Each line below that contains the word "switch" must be copied.

Change detection data:
○ ○ ○ ○ ○
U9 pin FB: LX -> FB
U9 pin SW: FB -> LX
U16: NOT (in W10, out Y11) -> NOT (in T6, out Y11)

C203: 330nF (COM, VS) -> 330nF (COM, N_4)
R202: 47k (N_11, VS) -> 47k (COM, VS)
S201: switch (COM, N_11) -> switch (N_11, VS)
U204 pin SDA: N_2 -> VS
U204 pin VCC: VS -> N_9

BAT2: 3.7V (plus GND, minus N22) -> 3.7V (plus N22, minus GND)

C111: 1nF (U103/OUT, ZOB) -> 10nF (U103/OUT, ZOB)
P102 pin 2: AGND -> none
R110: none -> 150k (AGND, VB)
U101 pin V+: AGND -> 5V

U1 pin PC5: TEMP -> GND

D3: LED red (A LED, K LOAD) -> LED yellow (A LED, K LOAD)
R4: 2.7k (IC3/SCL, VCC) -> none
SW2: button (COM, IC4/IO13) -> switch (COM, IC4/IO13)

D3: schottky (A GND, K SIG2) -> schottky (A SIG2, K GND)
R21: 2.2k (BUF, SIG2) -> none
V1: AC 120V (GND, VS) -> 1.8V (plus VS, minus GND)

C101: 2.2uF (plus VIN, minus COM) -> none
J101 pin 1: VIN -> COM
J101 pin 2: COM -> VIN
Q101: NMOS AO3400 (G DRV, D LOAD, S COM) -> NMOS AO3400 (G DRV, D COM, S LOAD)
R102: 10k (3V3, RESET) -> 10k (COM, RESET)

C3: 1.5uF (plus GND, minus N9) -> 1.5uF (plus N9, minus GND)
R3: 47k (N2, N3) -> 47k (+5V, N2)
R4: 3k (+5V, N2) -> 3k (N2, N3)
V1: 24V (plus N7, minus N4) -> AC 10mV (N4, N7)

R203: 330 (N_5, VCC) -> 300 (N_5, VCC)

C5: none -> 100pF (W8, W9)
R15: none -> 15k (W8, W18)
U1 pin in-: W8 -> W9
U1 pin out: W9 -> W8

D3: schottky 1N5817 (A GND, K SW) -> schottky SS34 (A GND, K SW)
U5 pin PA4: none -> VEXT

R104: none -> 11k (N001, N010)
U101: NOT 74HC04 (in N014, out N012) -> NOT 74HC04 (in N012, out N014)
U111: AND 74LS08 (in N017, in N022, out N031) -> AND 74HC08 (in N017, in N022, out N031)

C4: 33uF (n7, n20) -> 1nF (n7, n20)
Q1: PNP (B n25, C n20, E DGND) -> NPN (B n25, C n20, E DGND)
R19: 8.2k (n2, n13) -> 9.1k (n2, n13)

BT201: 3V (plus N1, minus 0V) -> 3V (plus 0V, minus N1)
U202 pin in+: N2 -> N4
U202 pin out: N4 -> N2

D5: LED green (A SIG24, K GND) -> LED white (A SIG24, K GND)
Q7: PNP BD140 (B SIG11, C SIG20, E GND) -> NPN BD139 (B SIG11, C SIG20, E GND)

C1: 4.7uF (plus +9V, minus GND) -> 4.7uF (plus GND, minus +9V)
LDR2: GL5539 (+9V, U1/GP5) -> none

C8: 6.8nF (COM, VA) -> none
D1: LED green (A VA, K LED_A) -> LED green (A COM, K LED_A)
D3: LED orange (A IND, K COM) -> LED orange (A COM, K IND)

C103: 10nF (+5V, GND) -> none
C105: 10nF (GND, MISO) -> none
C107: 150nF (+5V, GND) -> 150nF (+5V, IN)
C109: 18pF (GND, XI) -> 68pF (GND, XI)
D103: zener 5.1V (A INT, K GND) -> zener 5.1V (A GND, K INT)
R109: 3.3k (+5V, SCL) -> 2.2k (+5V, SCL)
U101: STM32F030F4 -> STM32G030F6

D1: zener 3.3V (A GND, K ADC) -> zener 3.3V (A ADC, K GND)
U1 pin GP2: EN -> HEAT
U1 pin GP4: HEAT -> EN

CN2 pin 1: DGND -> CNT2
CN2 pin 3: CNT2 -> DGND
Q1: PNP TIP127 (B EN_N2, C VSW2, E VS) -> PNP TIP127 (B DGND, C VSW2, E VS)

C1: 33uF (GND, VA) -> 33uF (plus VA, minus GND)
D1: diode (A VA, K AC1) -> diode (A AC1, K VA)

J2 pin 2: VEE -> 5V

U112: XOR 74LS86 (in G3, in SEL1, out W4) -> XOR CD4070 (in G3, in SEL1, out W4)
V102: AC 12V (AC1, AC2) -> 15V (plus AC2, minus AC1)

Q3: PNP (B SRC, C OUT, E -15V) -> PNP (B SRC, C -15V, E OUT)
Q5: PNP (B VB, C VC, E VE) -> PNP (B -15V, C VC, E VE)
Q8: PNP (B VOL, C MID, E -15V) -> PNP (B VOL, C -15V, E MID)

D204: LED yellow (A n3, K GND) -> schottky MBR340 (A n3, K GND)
○ ○ ○ ○ ○
- _Expected answer_
S201: switch (COM, N_11) -> switch (N_11, VS)
SW2: button (COM, IC4/IO13) -> switch (COM, IC4/IO13)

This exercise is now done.